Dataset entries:
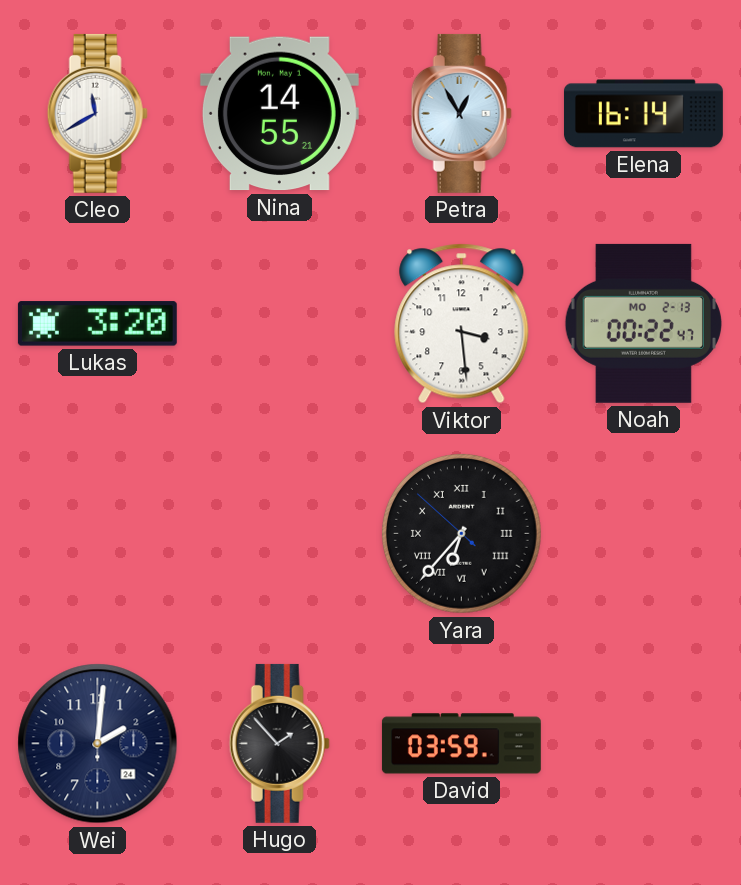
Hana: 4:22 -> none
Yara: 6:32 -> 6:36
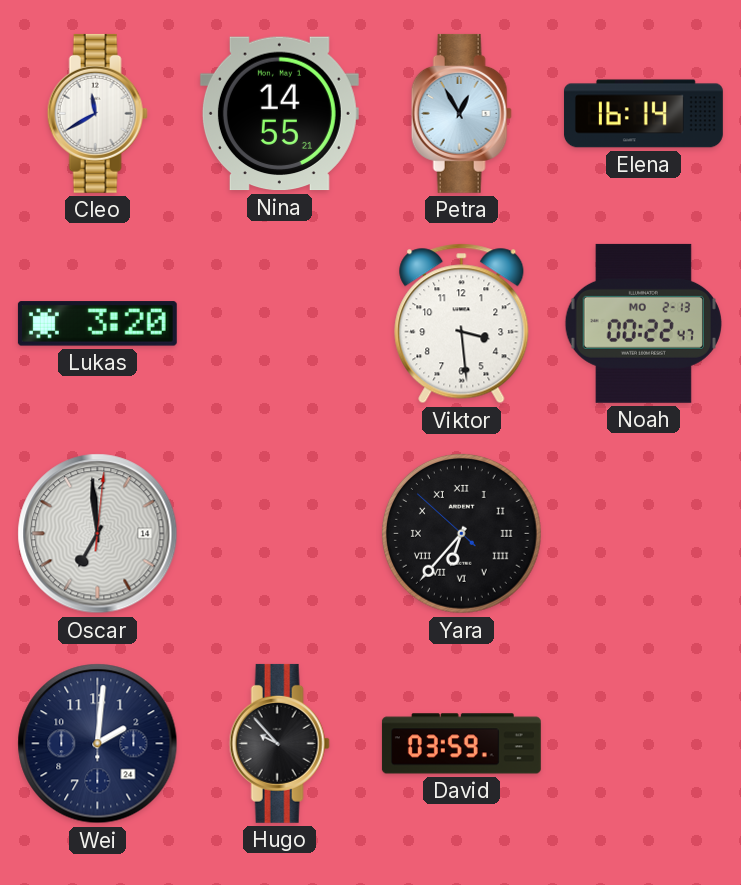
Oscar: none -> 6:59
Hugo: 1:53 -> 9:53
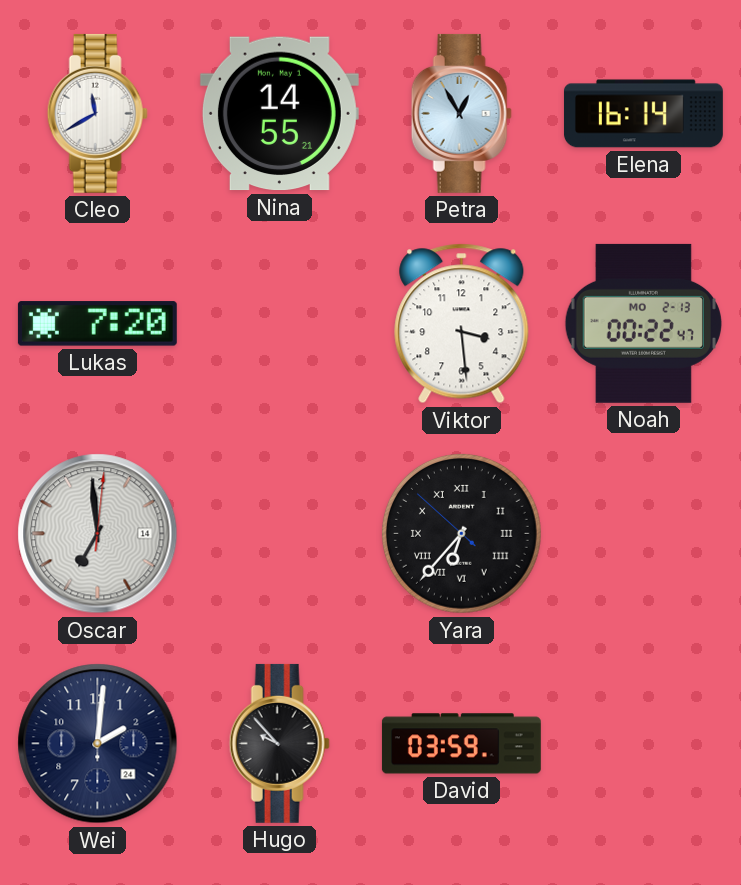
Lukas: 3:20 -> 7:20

Written problem: Swap every "none" in the listing for "blank" and give the lines again with nothing else changed. Leave out the pictures.

Task output:
Hana: 4:22 -> blank
Yara: 6:32 -> 6:36
Oscar: blank -> 6:59
Hugo: 1:53 -> 9:53
Lukas: 3:20 -> 7:20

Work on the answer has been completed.